Supplied data:
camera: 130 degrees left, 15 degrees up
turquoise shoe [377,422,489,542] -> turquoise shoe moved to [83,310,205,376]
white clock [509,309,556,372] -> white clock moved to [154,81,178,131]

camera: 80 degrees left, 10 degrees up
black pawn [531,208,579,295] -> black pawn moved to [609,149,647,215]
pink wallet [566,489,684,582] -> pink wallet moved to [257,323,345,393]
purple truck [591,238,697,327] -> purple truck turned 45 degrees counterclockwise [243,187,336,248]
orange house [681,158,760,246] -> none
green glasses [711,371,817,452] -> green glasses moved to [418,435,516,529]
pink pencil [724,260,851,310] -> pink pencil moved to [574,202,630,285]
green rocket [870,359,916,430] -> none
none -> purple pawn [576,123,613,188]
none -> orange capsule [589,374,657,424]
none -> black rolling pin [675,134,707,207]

...

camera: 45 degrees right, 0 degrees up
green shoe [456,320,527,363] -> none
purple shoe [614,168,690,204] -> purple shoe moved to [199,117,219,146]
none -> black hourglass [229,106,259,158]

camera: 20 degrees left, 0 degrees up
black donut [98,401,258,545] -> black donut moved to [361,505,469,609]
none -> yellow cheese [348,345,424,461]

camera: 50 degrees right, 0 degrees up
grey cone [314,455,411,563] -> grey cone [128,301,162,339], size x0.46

* * *

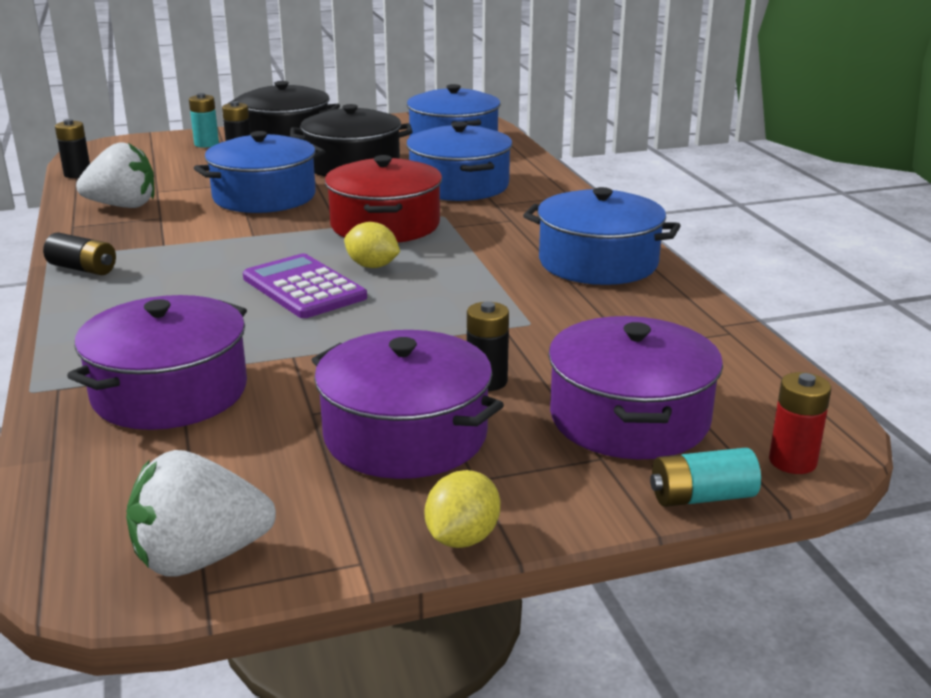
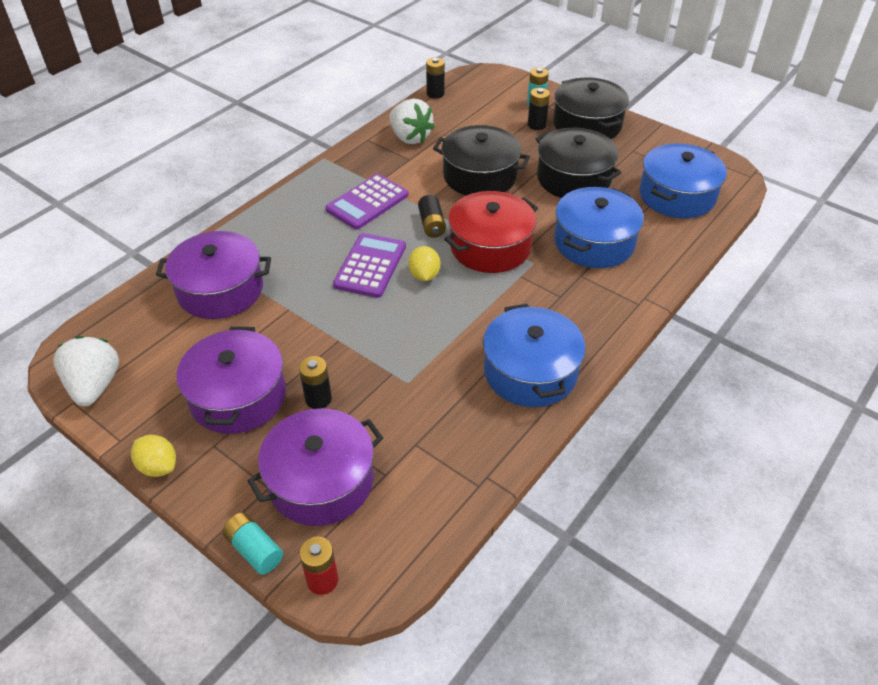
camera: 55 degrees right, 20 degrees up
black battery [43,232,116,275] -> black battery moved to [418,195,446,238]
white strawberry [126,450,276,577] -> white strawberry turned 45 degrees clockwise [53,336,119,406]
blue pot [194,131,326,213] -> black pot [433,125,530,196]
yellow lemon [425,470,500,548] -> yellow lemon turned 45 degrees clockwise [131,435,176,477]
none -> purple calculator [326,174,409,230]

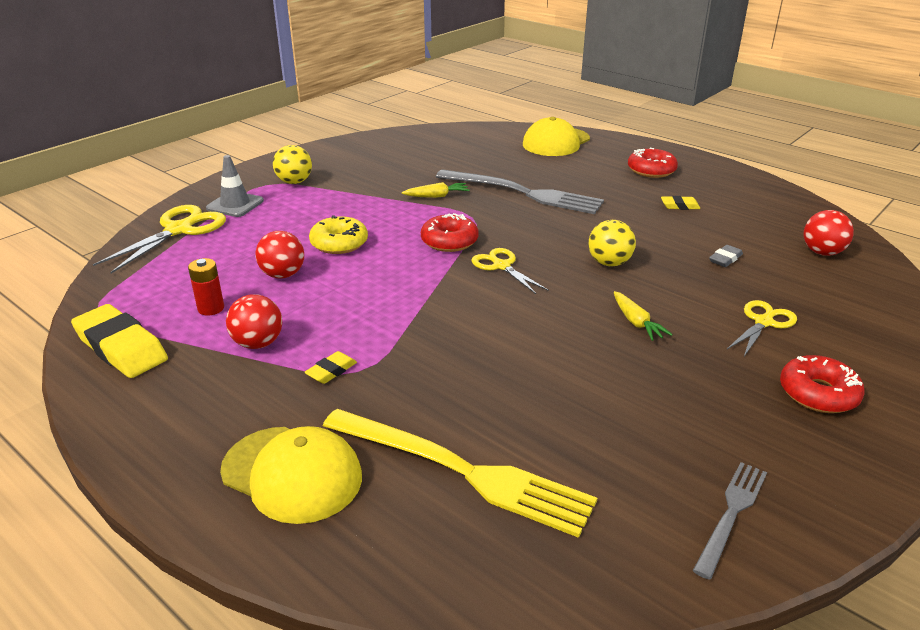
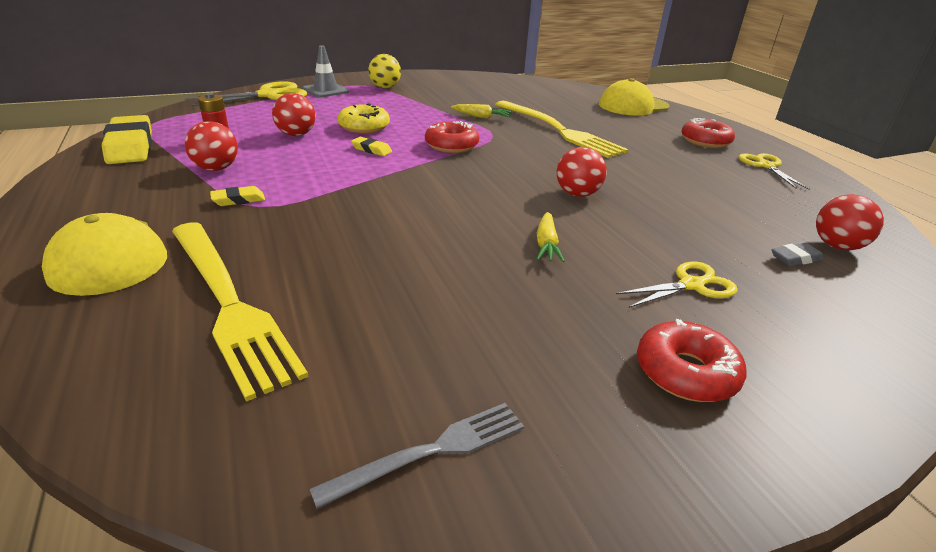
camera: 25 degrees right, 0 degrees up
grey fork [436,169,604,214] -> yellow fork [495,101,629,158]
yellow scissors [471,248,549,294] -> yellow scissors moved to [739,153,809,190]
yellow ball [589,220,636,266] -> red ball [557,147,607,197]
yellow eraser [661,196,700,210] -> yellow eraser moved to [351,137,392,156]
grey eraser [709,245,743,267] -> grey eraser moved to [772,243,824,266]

Your instructions:
Your answer should consist solely of the lines above from the line with "green rocket [870,359,916,430] -> none" to the line with "none -> black rolling pin [675,134,707,207]", both included, reproduced exactly.

Response box:
green rocket [870,359,916,430] -> none
none -> purple pawn [576,123,613,188]
none -> orange capsule [589,374,657,424]
none -> black rolling pin [675,134,707,207]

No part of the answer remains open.